Segment Start: Entries supplied

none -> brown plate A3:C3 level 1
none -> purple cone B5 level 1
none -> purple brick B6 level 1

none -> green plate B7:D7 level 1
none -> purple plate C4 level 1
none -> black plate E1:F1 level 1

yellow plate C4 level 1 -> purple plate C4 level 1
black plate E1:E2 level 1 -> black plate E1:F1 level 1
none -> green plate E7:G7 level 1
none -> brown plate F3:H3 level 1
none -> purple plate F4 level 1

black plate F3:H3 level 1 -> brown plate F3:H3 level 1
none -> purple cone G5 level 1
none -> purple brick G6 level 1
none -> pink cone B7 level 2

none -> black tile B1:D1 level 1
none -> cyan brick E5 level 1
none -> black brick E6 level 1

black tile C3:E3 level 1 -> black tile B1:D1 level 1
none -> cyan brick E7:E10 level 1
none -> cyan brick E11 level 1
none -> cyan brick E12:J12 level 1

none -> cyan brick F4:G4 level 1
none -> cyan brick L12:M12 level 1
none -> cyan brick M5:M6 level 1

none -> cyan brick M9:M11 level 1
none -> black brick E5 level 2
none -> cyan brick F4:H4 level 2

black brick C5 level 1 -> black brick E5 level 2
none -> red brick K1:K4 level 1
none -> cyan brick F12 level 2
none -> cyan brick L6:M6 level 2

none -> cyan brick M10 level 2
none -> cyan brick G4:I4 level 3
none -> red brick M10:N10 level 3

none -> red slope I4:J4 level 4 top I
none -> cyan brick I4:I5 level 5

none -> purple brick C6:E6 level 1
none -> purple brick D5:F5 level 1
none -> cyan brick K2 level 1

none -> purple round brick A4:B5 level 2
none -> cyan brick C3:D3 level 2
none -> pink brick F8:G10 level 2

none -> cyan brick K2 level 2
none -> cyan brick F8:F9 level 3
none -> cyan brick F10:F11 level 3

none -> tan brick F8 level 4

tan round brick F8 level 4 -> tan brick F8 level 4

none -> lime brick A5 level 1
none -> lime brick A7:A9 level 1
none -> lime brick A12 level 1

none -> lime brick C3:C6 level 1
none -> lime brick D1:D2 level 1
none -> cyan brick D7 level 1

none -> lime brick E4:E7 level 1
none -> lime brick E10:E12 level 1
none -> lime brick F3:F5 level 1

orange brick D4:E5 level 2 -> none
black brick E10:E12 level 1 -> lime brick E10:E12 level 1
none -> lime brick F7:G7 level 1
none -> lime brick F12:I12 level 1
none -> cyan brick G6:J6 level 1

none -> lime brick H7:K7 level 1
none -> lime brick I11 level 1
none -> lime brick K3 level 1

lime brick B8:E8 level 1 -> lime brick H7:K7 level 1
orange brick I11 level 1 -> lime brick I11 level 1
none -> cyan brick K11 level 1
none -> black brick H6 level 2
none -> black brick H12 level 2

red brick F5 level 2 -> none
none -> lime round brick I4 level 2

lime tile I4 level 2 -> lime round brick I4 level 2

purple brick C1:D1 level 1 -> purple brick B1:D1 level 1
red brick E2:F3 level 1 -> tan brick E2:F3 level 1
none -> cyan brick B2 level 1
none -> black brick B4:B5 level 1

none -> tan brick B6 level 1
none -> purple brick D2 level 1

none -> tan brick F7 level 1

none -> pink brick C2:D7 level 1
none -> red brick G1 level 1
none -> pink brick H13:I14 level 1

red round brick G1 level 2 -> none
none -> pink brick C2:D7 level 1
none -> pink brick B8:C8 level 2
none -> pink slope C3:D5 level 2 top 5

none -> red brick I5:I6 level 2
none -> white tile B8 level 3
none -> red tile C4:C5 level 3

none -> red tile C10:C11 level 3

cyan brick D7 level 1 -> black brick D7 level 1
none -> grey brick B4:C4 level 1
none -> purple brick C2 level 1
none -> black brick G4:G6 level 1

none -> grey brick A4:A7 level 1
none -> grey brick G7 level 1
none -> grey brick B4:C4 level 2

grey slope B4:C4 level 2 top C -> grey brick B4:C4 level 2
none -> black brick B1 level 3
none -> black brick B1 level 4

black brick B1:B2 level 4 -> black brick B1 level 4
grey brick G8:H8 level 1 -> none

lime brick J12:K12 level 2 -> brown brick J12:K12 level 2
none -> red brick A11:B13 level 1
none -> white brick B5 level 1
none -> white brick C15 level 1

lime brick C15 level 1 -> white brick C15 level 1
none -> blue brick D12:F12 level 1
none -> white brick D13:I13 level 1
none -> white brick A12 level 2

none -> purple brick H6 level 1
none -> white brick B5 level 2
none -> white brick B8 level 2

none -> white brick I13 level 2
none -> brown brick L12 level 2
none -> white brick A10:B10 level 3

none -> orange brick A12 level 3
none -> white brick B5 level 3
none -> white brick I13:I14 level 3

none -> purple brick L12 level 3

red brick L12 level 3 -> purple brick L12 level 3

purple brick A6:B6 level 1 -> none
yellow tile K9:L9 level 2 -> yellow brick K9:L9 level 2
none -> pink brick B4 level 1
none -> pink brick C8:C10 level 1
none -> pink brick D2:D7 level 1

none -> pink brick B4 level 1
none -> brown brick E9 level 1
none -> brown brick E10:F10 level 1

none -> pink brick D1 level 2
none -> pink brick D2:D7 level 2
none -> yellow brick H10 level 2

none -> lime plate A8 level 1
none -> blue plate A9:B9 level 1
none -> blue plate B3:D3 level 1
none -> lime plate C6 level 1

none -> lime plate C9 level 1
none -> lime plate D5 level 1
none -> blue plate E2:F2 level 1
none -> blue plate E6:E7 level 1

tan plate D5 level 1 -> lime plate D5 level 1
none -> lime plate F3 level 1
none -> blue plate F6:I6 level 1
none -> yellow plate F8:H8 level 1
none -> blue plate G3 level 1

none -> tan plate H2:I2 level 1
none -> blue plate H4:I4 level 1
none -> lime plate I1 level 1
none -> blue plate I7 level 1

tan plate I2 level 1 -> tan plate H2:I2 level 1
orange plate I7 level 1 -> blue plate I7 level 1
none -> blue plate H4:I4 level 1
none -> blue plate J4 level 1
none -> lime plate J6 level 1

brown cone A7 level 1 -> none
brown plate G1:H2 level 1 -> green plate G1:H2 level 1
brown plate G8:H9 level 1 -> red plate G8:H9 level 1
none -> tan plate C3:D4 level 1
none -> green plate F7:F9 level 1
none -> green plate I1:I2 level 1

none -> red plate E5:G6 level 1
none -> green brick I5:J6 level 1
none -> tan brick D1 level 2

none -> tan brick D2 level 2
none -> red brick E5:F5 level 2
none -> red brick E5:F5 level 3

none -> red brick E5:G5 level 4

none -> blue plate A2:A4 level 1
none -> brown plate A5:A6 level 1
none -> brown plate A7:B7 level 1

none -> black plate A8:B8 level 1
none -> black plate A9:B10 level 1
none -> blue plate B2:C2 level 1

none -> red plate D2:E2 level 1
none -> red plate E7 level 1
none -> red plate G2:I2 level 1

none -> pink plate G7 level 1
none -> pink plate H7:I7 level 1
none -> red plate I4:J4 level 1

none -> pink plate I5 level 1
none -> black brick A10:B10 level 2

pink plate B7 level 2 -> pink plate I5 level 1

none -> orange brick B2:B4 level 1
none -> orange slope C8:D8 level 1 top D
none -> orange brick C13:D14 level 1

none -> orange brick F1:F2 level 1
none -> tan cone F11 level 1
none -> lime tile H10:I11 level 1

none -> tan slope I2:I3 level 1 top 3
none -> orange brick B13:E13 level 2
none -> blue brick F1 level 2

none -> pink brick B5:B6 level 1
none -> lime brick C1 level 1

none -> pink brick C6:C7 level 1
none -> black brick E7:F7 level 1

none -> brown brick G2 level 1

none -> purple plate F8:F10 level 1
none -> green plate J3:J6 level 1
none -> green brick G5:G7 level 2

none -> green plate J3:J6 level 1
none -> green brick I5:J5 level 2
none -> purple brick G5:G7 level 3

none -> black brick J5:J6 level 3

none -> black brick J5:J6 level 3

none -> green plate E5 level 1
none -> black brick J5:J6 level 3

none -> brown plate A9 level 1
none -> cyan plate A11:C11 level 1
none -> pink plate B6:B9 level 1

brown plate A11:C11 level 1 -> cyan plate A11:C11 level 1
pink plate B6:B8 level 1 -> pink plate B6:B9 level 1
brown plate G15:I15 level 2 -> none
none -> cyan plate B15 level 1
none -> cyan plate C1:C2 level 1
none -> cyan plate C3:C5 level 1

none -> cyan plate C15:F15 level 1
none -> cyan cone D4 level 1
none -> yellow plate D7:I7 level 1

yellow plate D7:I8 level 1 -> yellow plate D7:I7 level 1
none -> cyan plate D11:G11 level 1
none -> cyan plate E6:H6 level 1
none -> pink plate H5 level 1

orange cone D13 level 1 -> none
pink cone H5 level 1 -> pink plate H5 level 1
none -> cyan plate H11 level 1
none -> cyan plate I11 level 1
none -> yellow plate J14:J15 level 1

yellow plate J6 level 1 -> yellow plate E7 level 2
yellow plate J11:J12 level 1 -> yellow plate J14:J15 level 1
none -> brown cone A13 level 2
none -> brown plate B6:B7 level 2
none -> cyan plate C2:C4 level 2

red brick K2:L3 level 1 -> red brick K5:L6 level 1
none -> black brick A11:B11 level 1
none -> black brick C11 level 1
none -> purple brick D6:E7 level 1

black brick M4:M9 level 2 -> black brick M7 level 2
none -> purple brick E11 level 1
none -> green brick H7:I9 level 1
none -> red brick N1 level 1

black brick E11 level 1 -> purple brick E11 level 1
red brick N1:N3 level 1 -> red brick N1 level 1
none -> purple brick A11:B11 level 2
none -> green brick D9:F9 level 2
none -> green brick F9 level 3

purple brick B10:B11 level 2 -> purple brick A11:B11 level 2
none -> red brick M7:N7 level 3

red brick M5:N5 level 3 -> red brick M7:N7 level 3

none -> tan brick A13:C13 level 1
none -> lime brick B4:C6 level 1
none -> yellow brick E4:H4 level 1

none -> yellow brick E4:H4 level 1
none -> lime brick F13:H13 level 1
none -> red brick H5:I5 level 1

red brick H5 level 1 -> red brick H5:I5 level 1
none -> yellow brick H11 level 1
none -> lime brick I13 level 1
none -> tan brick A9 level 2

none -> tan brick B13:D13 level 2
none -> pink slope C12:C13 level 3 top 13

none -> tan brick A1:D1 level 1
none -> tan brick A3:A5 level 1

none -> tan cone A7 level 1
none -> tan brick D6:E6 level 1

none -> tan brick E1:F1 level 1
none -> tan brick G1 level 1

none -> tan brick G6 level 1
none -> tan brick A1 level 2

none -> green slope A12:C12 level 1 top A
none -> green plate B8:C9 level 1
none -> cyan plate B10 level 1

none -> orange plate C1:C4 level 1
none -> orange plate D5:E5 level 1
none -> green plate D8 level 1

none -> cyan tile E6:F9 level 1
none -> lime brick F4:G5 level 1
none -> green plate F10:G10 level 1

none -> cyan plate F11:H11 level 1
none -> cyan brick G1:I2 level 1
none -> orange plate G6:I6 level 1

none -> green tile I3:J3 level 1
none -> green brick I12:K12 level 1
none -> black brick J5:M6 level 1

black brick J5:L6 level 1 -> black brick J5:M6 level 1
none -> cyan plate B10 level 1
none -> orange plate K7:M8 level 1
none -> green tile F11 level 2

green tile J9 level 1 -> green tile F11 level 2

Segment End: Entries supplied

Your objective – Of the entries listed above, reproduce only the lines starting at the line containing "none -> pink brick D1 level 2" and ending at the line containing "none -> lime plate F3 level 1". Include both, exactly as they stand.

Response area –
none -> pink brick D1 level 2
none -> pink brick D2:D7 level 2
none -> yellow brick H10 level 2

none -> lime plate A8 level 1
none -> blue plate A9:B9 level 1
none -> blue plate B3:D3 level 1
none -> lime plate C6 level 1

none -> lime plate C9 level 1
none -> lime plate D5 level 1
none -> blue plate E2:F2 level 1
none -> blue plate E6:E7 level 1

tan plate D5 level 1 -> lime plate D5 level 1
none -> lime plate F3 level 1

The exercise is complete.